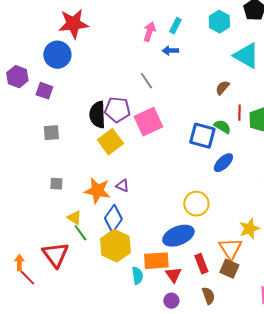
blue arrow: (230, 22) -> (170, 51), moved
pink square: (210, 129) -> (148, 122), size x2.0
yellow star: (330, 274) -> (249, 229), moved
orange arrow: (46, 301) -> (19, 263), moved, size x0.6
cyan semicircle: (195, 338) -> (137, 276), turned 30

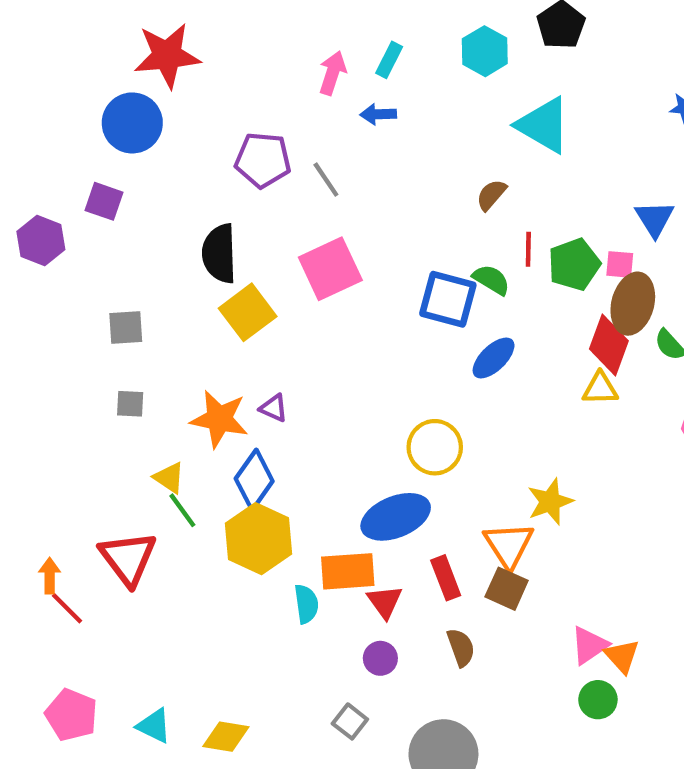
purple hexagon: (17, 77) -> (41, 240), moved
purple pentagon: (117, 110) -> (263, 160), moved
gray square: (51, 133) -> (126, 328), moved

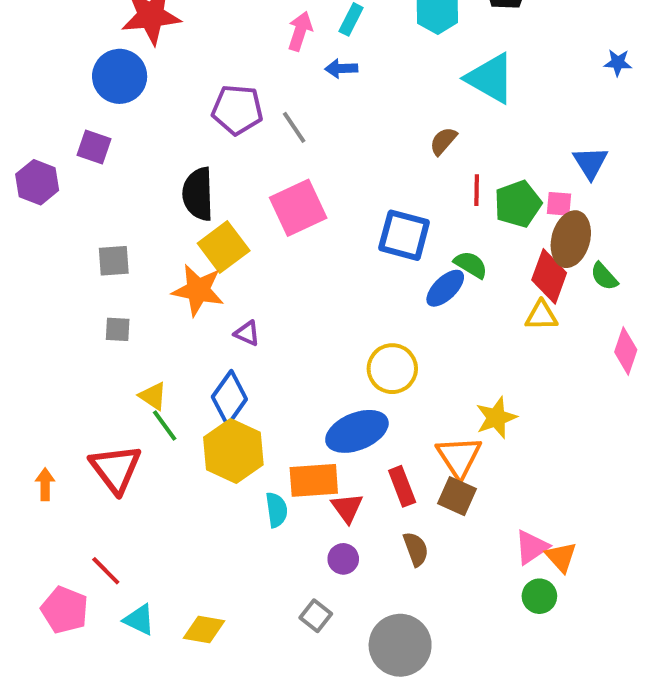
green semicircle: (491, 280) -> (471, 265), moved
orange star: (219, 419) -> (198, 290), moved
red line: (67, 608) -> (106, 571), moved

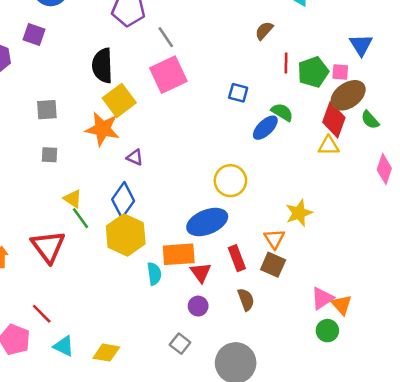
gray line: (294, 127) -> (166, 37), moved
blue square: (404, 235) -> (238, 93), size x0.6
brown ellipse: (571, 239) -> (348, 95), turned 40
orange triangle: (459, 457) -> (274, 239), size x0.7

▶ Work to be completed: Go through the listing above. Show each line where the word "gray" is found.

▶ Exercise response:
gray square: (51, 133) -> (126, 328), moved
gray line: (294, 127) -> (166, 37), moved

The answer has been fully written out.